• _ASSIGNMENT_: Could you output every record below exactly, leaving out the pictures?

• _DATA TO EXAMINE_:
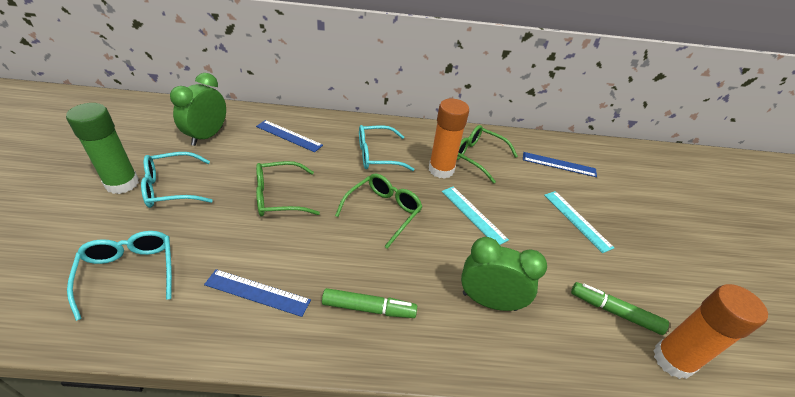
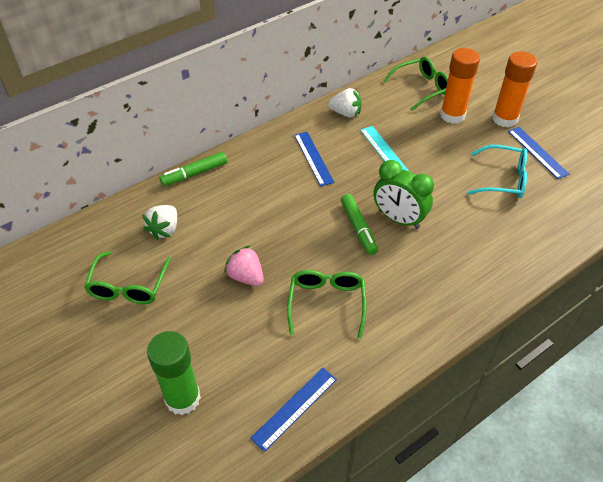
green clock: 2 -> 1
pink strawberry: 0 -> 1
turquoise glasses: 3 -> 1
turquoise ruler: 2 -> 1
white strawberry: 0 -> 2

• _RESPONSE_:
green clock: 2 -> 1
pink strawberry: 0 -> 1
turquoise glasses: 3 -> 1
turquoise ruler: 2 -> 1
white strawberry: 0 -> 2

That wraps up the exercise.